== PROVIDED MATERIAL ==
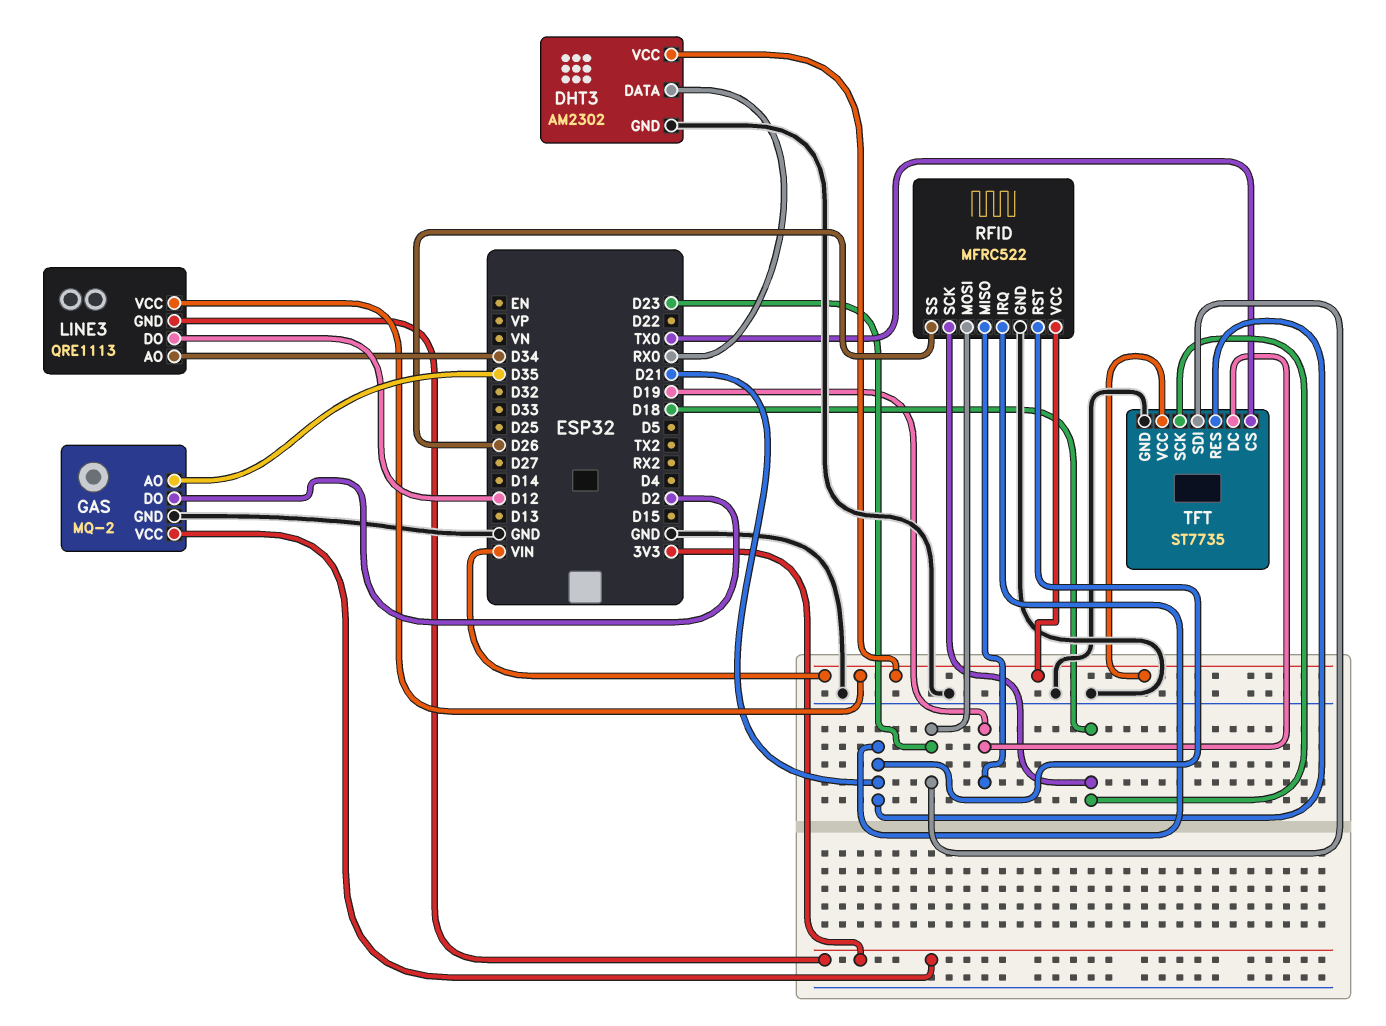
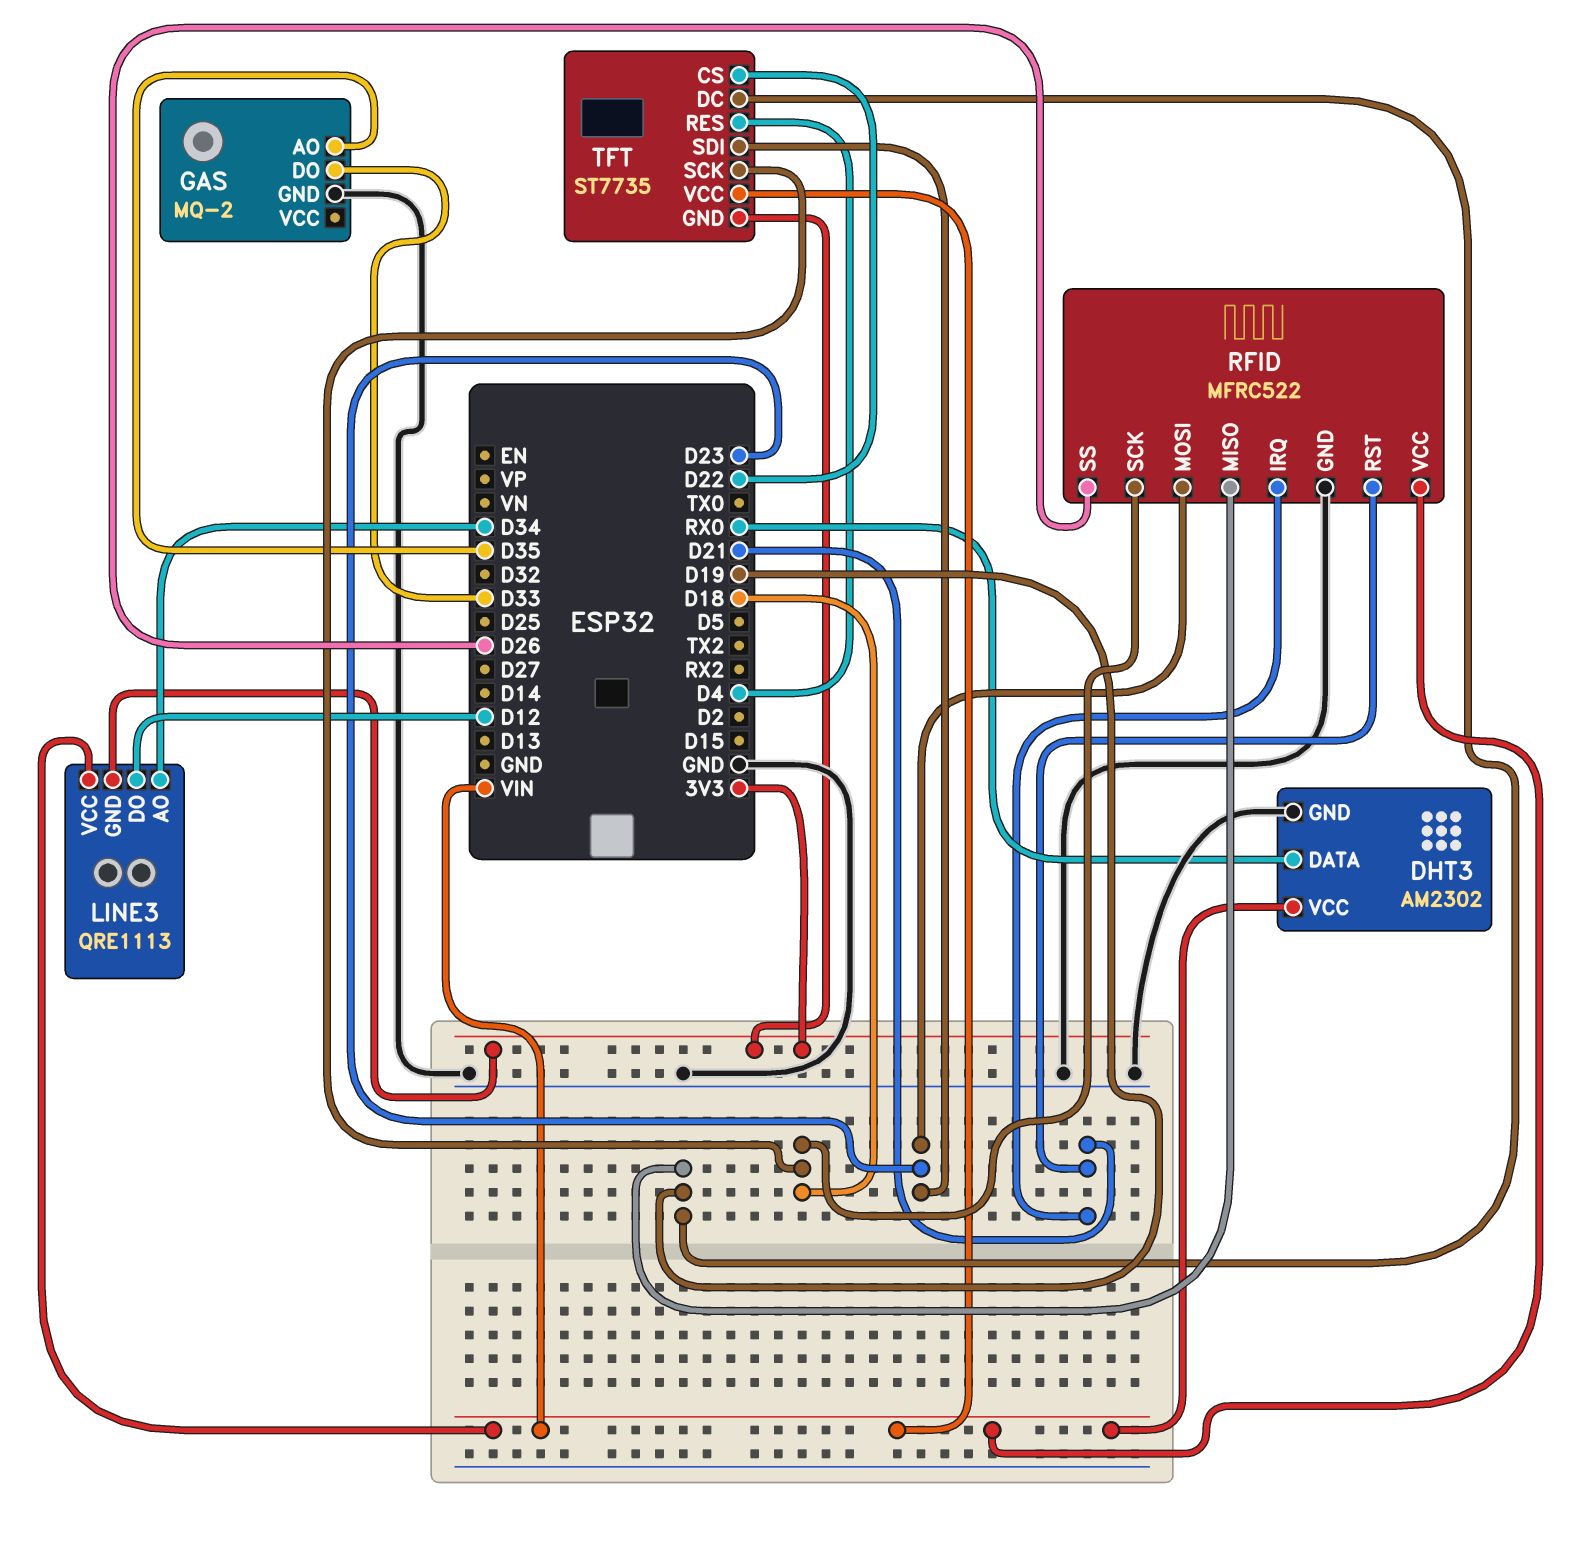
GAS pin DO: D2 -> D33
GAS pin VCC: 3V3 -> none
TFT pin CS: TX0 -> D22
TFT pin GND: GND -> 3V3
TFT pin RES: D21 -> D4

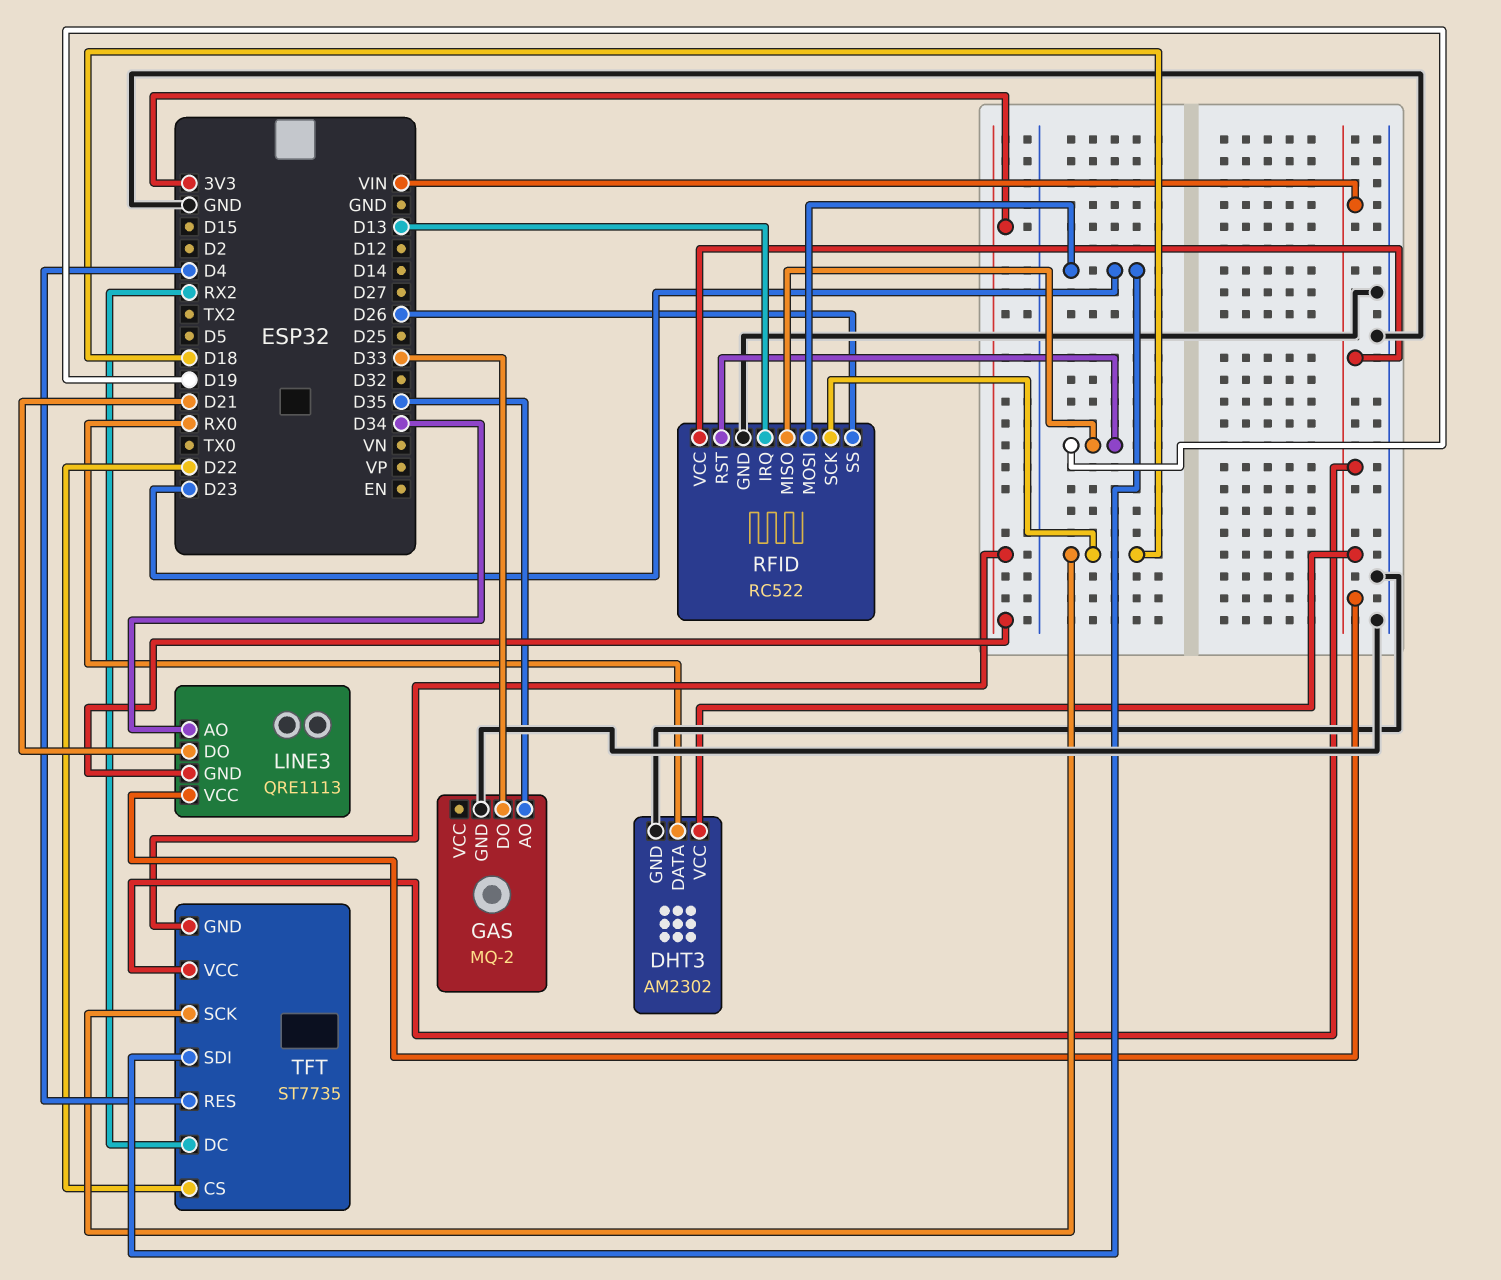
LINE3 pin DO: D12 -> D21
RFID: MFRC522 -> RC522
RFID pin IRQ: D21 -> D13
RFID pin RST: D21 -> D19
TFT pin DC: D19 -> RX2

== TASK ==
Go through the listing above and return each line that includes the word "RFID".

== YOUR SOLUTION ==
RFID: MFRC522 -> RC522
RFID pin IRQ: D21 -> D13
RFID pin RST: D21 -> D19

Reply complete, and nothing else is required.